Stored records:
*** Block opens ***
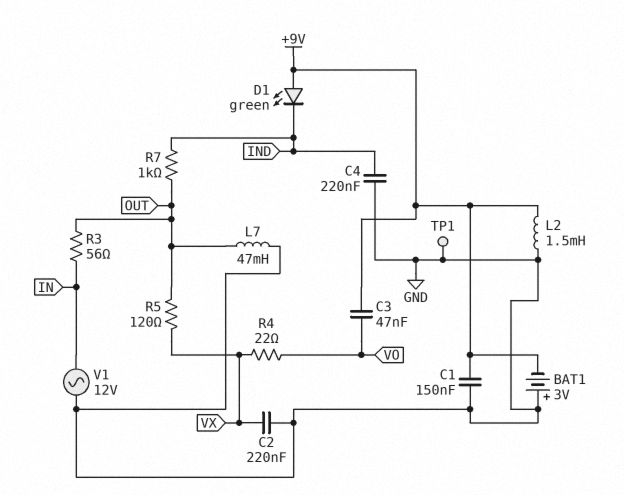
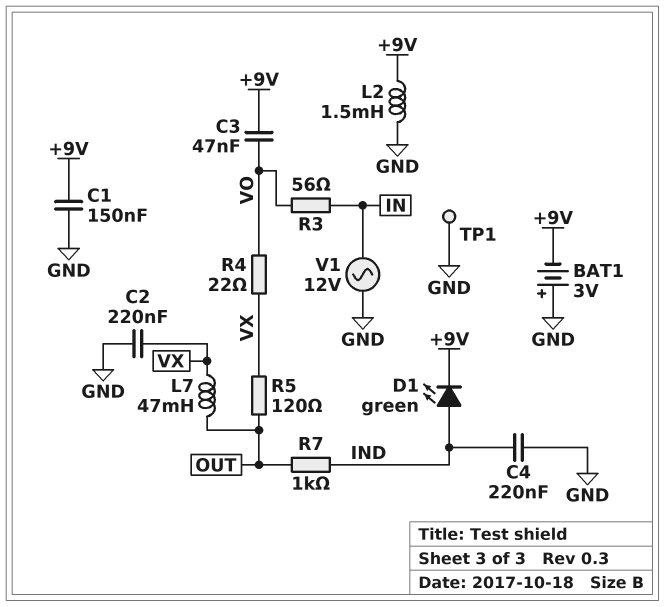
D1: LED green (A +9V, K IND) -> LED green (A IND, K +9V)
L7: 47mH (GND, OUT) -> 47mH (OUT, VX)
R3: 56 (IN, OUT) -> 56 (IN, VO)

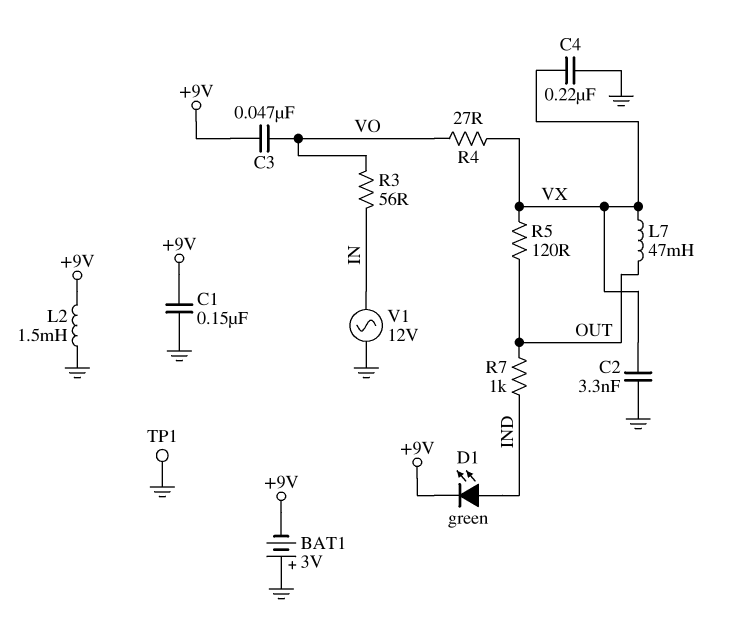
C2: 220nF (GND, VX) -> 3.3nF (GND, VX)
C4: 220nF (GND, IND) -> 220nF (GND, VX)
R4: 22 (VO, VX) -> 27 (VO, VX)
*** Block closes ***
* **Exercise description**
Transcribe the complete set of entries verbatim. No pictures belong in the copy.

* **Written reply**
D1: LED green (A +9V, K IND) -> LED green (A IND, K +9V)
L7: 47mH (GND, OUT) -> 47mH (OUT, VX)
R3: 56 (IN, OUT) -> 56 (IN, VO)

C2: 220nF (GND, VX) -> 3.3nF (GND, VX)
C4: 220nF (GND, IND) -> 220nF (GND, VX)
R4: 22 (VO, VX) -> 27 (VO, VX)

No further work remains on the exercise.